[Exercise directions]
Copy the material below verbatim from the line with "SD1 pin GND: VIN -> GND" to the line with "JOY3 pin SW: GP16 -> GP13", both lines included, omitting pictures and every line outside that range.
#### Exercise data ####
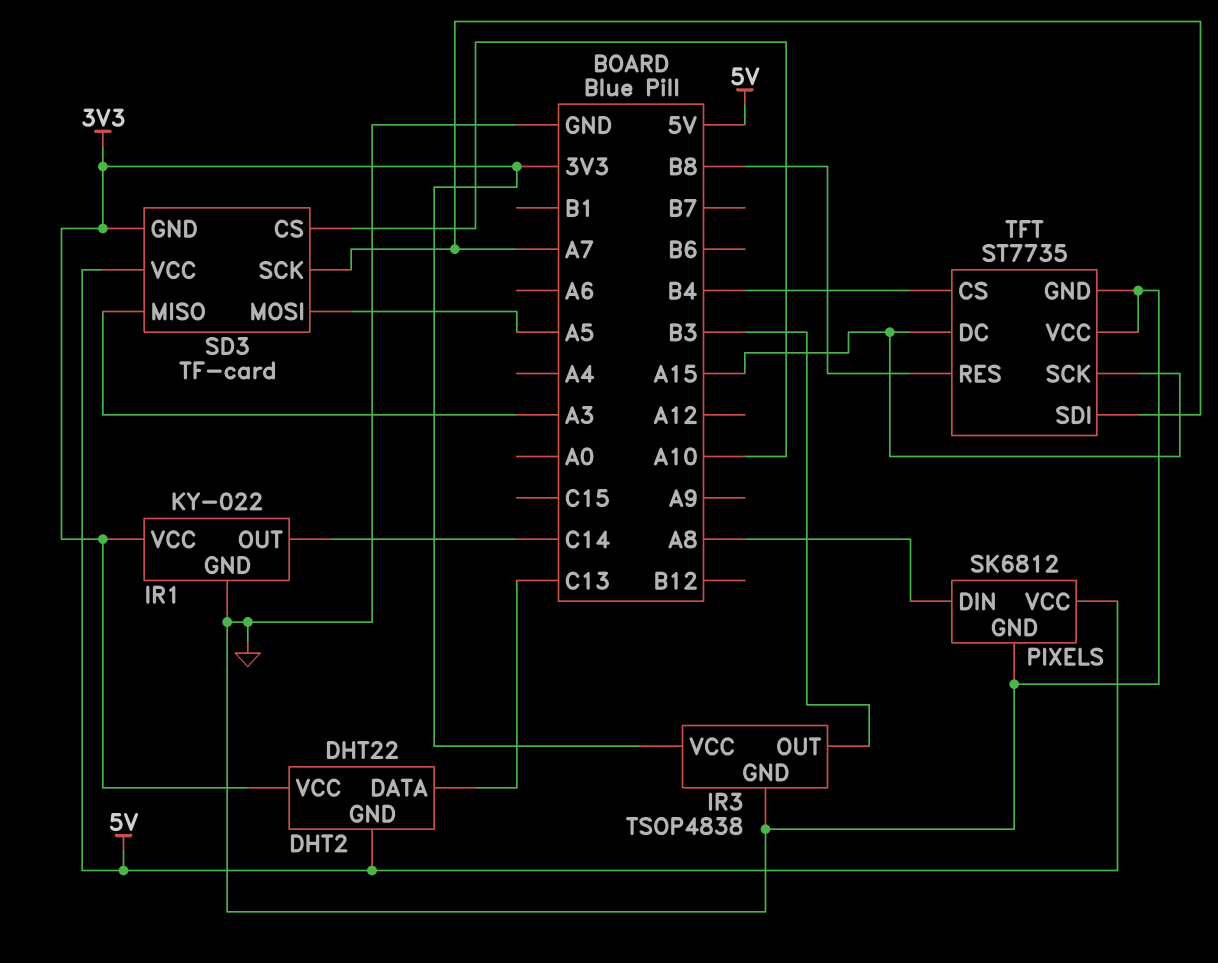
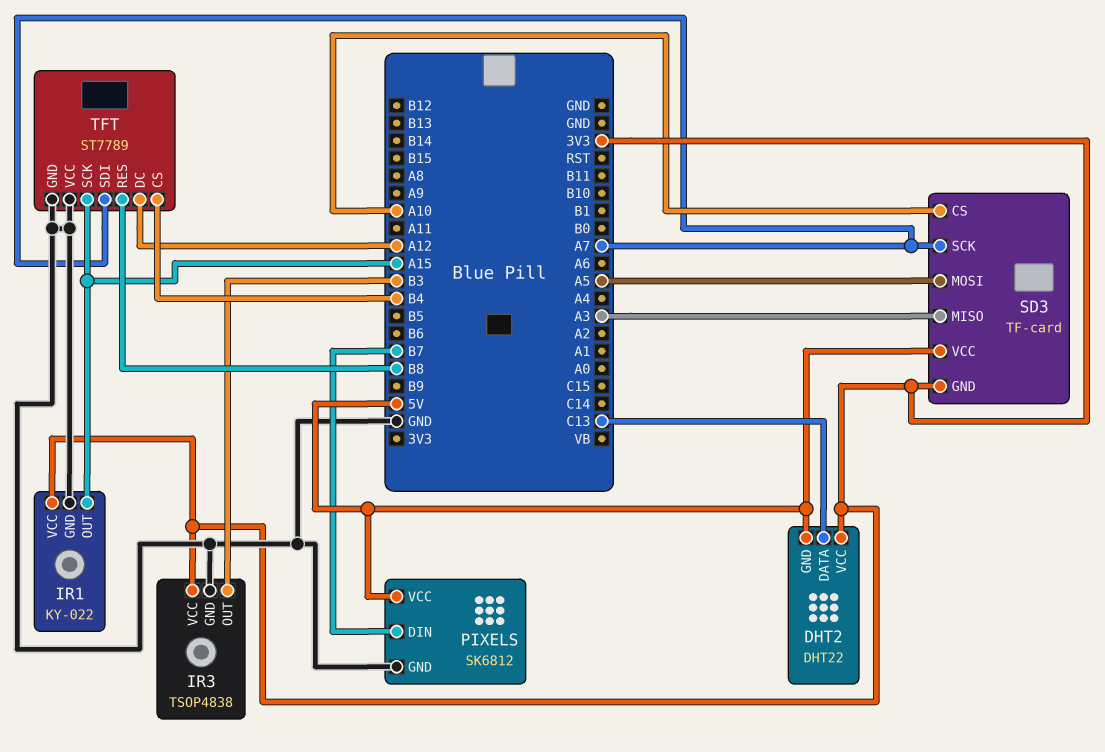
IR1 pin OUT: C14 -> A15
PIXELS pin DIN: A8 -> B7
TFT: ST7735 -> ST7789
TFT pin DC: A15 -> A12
####
#### Exercise data ####
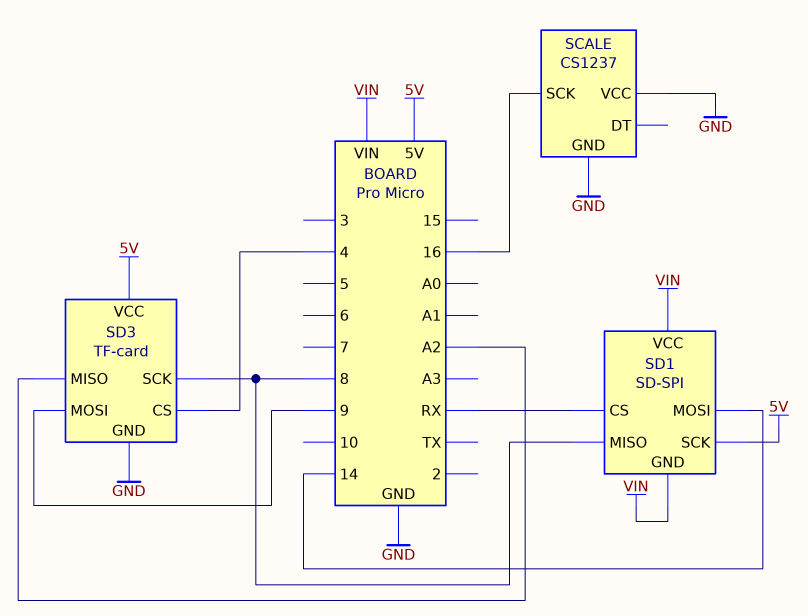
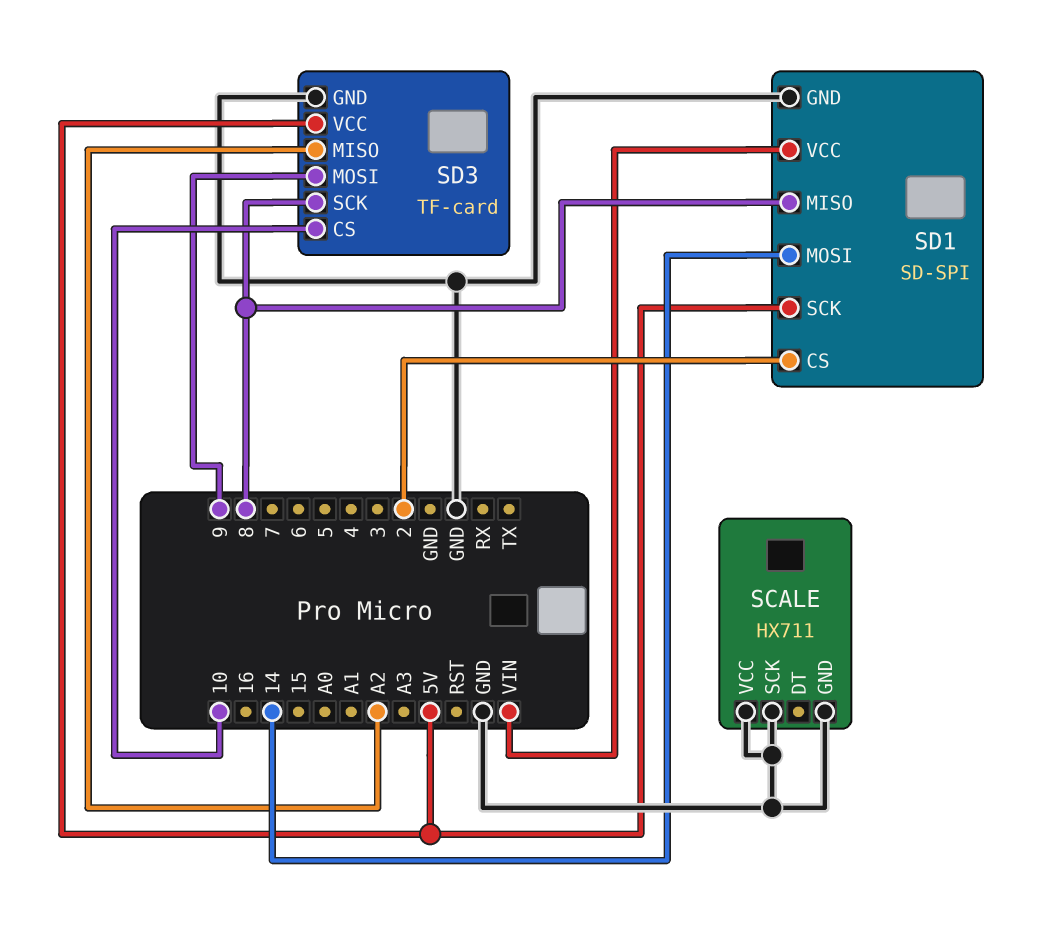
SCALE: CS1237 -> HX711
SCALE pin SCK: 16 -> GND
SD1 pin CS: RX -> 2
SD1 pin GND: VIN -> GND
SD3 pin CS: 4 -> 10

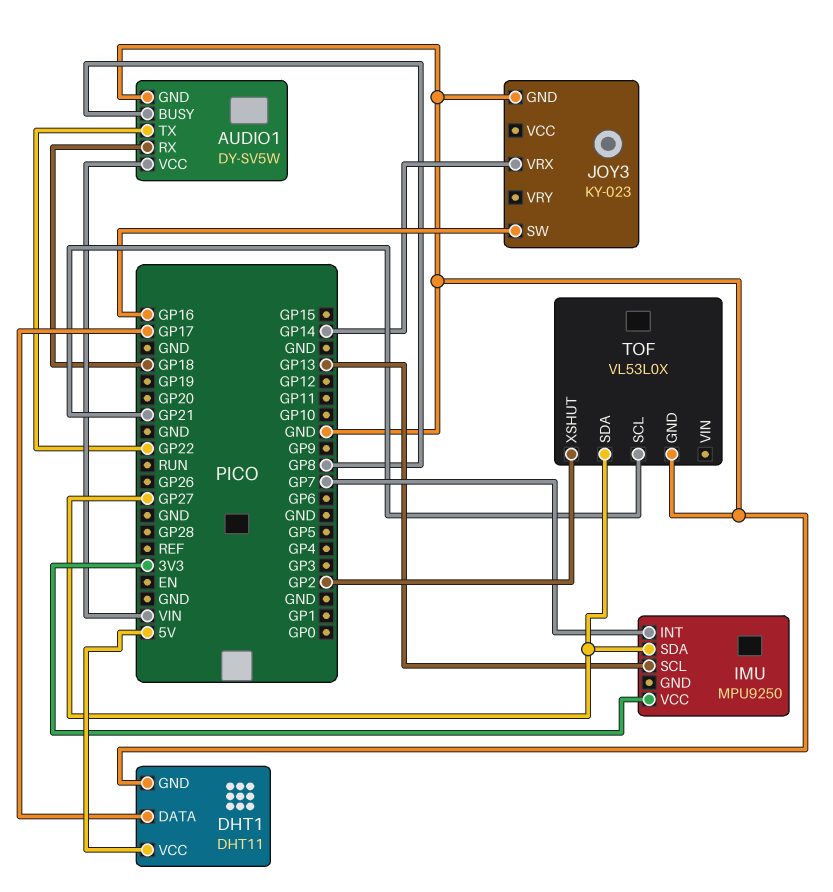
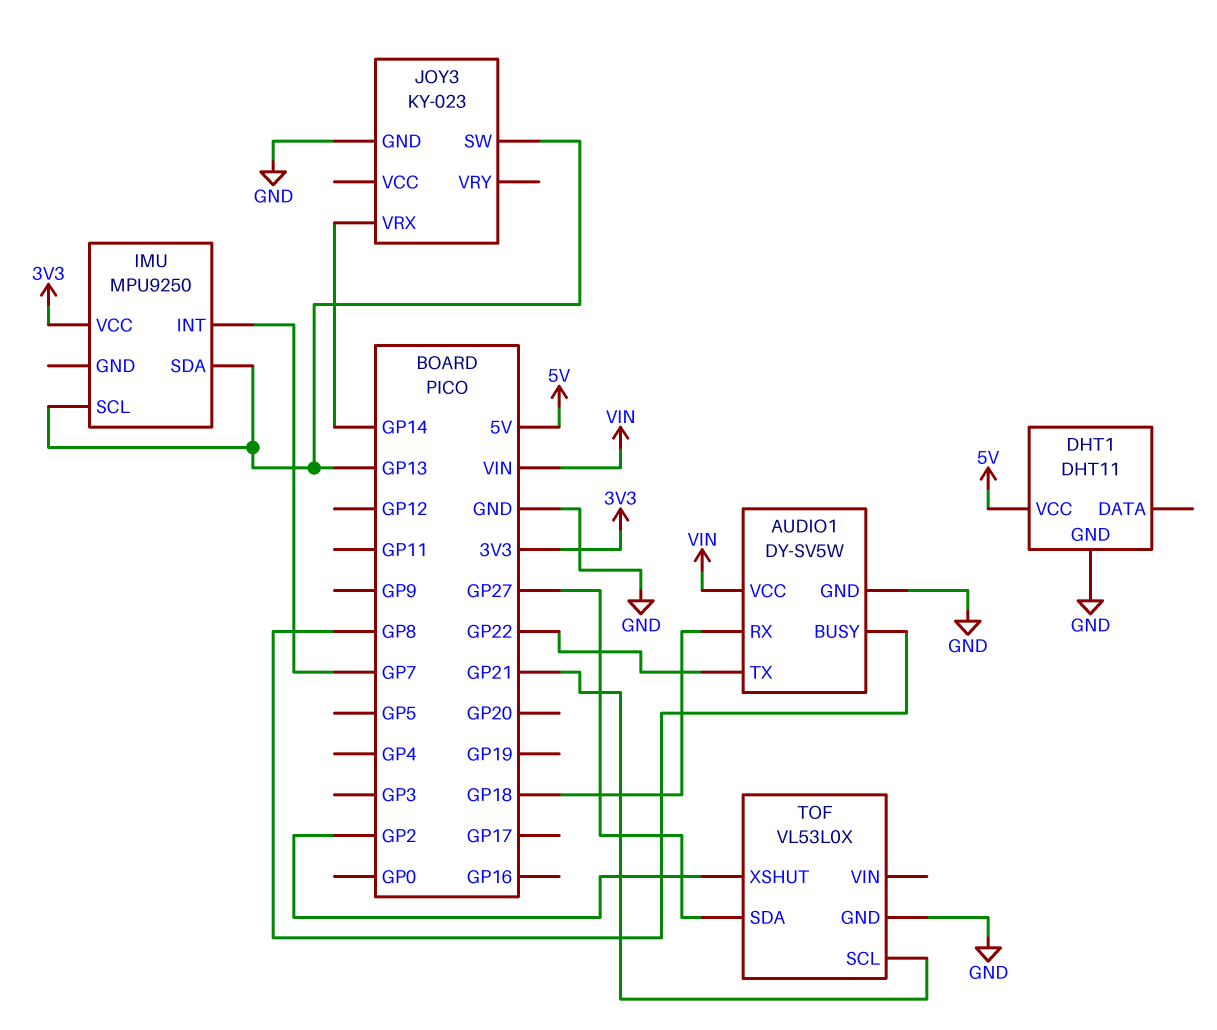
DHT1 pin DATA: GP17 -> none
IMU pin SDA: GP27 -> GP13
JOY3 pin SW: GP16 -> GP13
####
#### Exercise data ####
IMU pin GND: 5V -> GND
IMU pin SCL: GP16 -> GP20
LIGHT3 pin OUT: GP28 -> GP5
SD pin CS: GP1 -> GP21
####
[Answer box]
SD1 pin GND: VIN -> GND
SD3 pin CS: 4 -> 10

DHT1 pin DATA: GP17 -> none
IMU pin SDA: GP27 -> GP13
JOY3 pin SW: GP16 -> GP13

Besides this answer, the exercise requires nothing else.